— Start EXTRACTED DATA —

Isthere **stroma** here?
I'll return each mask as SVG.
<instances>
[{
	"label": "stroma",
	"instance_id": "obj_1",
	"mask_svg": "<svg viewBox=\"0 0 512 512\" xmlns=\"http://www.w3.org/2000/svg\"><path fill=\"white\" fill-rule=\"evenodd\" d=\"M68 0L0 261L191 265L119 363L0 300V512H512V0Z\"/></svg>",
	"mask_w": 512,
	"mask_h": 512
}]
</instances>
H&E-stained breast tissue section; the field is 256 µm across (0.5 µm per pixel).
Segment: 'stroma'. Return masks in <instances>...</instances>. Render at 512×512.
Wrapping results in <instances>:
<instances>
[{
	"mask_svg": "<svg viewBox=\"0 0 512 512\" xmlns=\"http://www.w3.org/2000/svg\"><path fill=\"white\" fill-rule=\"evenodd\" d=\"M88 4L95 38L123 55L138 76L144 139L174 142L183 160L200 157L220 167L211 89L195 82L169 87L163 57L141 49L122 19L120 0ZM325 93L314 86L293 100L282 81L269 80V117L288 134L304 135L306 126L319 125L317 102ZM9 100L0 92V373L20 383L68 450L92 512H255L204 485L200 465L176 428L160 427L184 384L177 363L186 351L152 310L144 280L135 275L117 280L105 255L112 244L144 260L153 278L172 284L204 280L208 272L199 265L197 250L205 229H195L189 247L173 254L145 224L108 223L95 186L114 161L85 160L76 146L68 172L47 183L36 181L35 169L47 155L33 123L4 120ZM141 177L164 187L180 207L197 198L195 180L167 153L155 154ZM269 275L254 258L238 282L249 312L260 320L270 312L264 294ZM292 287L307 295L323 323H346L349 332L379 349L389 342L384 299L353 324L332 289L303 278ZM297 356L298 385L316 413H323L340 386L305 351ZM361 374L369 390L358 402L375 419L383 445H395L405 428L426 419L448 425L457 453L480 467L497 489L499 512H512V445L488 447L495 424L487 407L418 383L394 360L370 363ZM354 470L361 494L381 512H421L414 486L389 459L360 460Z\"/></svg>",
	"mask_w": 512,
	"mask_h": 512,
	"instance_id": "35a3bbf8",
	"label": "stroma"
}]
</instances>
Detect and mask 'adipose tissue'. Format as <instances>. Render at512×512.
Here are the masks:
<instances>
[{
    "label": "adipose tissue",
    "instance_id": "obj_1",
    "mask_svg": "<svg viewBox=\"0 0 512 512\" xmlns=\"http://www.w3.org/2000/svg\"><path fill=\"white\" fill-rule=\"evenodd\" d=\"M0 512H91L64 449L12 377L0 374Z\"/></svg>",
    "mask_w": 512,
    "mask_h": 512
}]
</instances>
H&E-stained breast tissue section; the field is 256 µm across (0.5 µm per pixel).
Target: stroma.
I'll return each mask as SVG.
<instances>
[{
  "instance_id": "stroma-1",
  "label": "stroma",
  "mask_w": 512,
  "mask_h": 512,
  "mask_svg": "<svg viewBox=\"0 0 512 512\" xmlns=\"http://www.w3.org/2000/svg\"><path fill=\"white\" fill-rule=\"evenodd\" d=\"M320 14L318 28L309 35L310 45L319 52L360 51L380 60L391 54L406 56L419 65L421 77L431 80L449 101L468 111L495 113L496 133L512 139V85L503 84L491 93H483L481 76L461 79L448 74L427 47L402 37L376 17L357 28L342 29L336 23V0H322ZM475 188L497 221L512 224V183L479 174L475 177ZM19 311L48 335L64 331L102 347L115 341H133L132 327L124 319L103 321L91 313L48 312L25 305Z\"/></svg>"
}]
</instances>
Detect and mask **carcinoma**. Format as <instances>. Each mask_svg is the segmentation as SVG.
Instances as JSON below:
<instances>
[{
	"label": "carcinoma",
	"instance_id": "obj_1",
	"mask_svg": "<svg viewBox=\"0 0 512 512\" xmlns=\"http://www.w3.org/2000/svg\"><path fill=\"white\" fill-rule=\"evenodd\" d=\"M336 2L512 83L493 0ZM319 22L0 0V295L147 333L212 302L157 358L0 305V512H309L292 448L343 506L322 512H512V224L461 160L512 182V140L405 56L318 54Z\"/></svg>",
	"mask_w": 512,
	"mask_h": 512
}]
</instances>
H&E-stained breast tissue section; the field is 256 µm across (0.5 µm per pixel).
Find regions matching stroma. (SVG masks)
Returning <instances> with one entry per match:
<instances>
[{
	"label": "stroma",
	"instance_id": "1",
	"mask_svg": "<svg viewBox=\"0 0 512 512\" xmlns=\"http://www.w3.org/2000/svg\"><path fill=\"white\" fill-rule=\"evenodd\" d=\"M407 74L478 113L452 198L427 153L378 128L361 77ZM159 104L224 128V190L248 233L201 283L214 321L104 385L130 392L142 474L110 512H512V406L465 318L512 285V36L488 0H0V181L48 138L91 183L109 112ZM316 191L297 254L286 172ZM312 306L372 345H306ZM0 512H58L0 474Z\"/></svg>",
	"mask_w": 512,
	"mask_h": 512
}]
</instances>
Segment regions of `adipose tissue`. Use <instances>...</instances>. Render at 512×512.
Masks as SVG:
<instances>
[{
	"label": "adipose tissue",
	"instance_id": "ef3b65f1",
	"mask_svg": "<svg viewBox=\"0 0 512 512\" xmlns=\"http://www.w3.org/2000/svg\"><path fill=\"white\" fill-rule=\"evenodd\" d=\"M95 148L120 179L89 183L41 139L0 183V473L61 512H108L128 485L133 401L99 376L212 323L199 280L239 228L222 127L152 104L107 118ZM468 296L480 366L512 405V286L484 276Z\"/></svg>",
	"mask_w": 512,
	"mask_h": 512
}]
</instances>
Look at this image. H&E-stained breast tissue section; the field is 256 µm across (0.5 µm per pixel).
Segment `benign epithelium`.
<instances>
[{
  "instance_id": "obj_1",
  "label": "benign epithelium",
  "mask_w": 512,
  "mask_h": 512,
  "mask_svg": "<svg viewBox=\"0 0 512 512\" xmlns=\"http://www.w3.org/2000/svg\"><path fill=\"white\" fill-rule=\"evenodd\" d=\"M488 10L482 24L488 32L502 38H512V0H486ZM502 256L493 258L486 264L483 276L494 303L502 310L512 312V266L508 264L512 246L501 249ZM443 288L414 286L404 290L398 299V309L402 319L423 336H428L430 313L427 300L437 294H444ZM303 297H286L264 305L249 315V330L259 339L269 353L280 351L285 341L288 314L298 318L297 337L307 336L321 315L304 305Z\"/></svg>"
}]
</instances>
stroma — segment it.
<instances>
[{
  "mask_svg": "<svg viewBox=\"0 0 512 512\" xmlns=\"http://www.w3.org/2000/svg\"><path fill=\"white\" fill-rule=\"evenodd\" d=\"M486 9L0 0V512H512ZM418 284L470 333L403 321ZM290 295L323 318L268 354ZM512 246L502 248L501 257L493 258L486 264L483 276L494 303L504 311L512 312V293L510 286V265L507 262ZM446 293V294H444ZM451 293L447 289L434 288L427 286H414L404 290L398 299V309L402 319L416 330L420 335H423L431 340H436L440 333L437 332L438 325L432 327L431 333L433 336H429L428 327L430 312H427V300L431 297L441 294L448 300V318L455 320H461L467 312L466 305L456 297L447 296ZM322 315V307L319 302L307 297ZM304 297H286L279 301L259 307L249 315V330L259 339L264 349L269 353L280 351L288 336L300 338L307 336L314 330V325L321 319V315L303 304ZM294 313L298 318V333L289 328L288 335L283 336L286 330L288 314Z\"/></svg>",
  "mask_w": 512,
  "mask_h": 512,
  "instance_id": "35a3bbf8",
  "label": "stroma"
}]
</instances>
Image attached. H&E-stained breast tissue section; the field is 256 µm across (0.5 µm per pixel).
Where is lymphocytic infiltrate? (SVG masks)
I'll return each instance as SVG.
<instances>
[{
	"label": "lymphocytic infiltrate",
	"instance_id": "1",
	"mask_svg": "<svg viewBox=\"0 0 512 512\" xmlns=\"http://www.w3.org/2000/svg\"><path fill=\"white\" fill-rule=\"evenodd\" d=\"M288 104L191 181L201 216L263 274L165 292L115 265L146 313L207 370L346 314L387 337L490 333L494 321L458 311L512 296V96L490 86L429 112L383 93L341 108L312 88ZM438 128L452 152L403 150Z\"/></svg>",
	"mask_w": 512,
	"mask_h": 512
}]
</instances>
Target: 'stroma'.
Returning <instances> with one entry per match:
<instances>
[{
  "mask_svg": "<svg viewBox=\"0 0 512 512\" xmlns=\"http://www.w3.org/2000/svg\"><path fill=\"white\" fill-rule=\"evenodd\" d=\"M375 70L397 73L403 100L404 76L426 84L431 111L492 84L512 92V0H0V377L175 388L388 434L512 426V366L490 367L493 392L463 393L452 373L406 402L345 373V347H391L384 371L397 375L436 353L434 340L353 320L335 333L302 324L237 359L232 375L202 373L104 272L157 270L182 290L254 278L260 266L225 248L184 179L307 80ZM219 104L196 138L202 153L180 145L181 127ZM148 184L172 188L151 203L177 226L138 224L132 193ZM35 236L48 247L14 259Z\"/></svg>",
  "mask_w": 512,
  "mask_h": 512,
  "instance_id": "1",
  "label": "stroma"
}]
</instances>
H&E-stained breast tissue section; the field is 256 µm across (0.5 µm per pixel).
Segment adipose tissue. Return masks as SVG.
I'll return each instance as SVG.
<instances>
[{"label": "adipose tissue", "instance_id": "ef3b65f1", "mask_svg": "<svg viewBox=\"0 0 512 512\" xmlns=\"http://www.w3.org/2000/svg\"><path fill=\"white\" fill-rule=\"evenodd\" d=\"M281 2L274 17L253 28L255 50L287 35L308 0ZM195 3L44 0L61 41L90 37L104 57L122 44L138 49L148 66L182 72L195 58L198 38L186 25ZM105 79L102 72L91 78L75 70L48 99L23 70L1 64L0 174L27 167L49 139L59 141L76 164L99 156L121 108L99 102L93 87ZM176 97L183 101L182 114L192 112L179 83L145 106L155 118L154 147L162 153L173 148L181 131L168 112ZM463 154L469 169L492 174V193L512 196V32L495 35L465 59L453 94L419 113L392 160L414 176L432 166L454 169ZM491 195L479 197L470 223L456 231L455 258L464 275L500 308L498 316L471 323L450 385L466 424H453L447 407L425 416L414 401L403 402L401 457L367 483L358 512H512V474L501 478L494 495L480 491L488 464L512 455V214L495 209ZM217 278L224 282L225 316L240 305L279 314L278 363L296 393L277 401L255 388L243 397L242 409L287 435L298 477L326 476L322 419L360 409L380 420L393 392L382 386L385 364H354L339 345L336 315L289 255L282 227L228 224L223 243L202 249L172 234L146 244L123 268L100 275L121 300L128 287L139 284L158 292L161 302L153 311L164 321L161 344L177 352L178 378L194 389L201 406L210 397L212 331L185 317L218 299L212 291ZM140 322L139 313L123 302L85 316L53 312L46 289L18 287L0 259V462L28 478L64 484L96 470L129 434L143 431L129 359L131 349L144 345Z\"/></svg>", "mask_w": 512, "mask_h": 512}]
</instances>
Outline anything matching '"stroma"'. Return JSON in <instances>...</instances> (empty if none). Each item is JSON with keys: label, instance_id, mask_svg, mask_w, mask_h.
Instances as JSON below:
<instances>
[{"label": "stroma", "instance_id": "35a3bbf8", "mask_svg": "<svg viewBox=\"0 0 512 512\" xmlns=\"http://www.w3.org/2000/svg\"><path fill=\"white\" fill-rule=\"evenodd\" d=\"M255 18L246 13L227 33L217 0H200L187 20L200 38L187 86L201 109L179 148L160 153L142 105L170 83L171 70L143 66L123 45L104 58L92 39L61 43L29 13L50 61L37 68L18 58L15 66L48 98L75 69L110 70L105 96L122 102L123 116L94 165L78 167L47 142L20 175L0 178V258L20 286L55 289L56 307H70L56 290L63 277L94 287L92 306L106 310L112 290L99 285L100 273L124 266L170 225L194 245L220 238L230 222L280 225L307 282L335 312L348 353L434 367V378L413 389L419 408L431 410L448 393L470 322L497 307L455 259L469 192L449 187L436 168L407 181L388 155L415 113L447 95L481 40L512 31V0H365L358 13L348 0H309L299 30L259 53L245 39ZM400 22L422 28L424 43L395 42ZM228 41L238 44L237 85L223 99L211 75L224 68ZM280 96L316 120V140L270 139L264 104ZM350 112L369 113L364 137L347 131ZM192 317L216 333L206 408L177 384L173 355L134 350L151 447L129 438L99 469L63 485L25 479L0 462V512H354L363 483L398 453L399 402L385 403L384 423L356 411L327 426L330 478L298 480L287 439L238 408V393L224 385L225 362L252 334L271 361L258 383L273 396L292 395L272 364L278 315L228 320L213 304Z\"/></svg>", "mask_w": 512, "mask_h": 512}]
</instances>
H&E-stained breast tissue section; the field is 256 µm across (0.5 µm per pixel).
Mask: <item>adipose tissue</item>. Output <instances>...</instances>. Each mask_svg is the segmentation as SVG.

— End EXTRACTED DATA —

**WRITTEN EXERCISE:** Retype verbatim the lines that run from the line containing "Look at this" to the line containing "Image attached. H&E-stained", both inclusive, and no others.

**TASK RESULT:**
Look at this image. H&E-stained breast tissue section; the field is 256 µm across (0.5 µm per pixel).
Segment `benign epithelium`.
<instances>
[{
  "instance_id": "obj_1",
  "label": "benign epithelium",
  "mask_w": 512,
  "mask_h": 512,
  "mask_svg": "<svg viewBox=\"0 0 512 512\" xmlns=\"http://www.w3.org/2000/svg\"><path fill=\"white\" fill-rule=\"evenodd\" d=\"M488 10L482 24L488 32L502 38H512V0H486ZM502 256L493 258L486 264L483 276L494 303L502 310L512 312V266L508 264L512 246L501 249ZM443 288L414 286L404 290L398 299V309L402 319L423 336H428L430 313L427 300L437 294H444ZM303 297H286L264 305L249 315V330L259 339L269 353L280 351L285 341L288 314L298 318L297 337L307 336L321 315L304 305Z\"/></svg>"
}]
</instances>
stroma — segment it.
<instances>
[{
  "mask_svg": "<svg viewBox=\"0 0 512 512\" xmlns=\"http://www.w3.org/2000/svg\"><path fill=\"white\" fill-rule=\"evenodd\" d=\"M486 9L0 0V512H512ZM418 284L470 333L403 321ZM290 295L323 318L268 354ZM512 246L502 248L501 257L493 258L486 264L483 276L494 303L504 311L512 312V293L510 286V265L507 262ZM446 293V294H444ZM451 293L447 289L434 288L427 286H414L404 290L398 299V309L402 319L416 330L420 335H423L431 340H436L440 333L437 332L438 325L432 327L431 333L433 336H429L428 327L430 312H427V300L431 297L441 294L448 300V318L455 320H461L467 312L466 305L456 297L447 296ZM322 315V307L319 302L307 297ZM304 297H286L279 301L259 307L249 315V330L259 339L264 349L269 353L280 351L288 336L300 338L307 336L314 330V325L321 319V315L303 304ZM294 313L298 318V333L289 328L288 335L283 336L286 330L288 314Z\"/></svg>",
  "mask_w": 512,
  "mask_h": 512,
  "instance_id": "35a3bbf8",
  "label": "stroma"
}]
</instances>
Image attached. H&E-stained breast tissue section; the field is 256 µm across (0.5 µm per pixel).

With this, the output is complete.